**Task to carry out:**
The records that follow are to be printed exactly, with no images.

◆ ◆ ◆ ◆ ◆

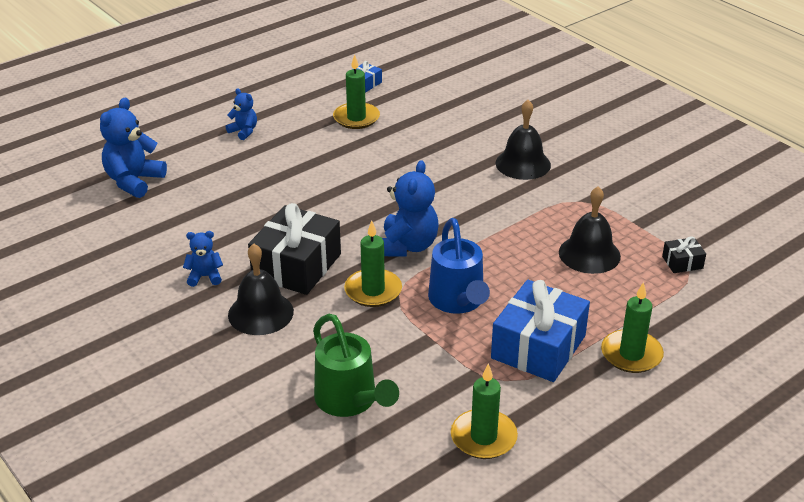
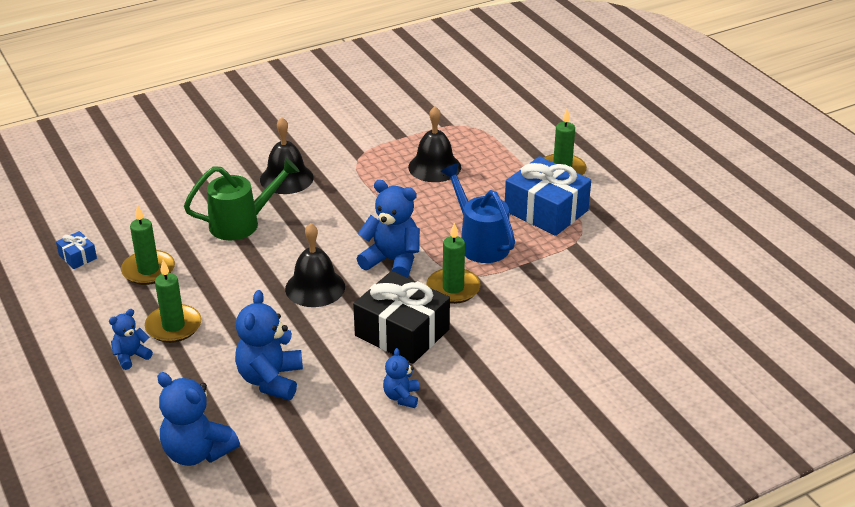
camera: 80 degrees left, 0 degrees up
(222, 202) = (270, 380): none -> blue teddy bear
(260, 313) = (469, 361): black bell -> black bell (315, 287)
(350, 401) = (596, 315): green watering can -> green watering can (242, 223)
(458, 301) = (480, 243): blue watering can -> blue watering can turned 120 degrees counterclockwise
(483, 437) = (644, 252): green candle -> green candle (173, 326)
(682, 262) = (458, 127): black gift -> none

◆ ◆ ◆ ◆ ◆

**Exercise answer:**
camera: 80 degrees left, 0 degrees up
(222, 202) = (270, 380): none -> blue teddy bear
(260, 313) = (469, 361): black bell -> black bell (315, 287)
(350, 401) = (596, 315): green watering can -> green watering can (242, 223)
(458, 301) = (480, 243): blue watering can -> blue watering can turned 120 degrees counterclockwise
(483, 437) = (644, 252): green candle -> green candle (173, 326)
(682, 262) = (458, 127): black gift -> none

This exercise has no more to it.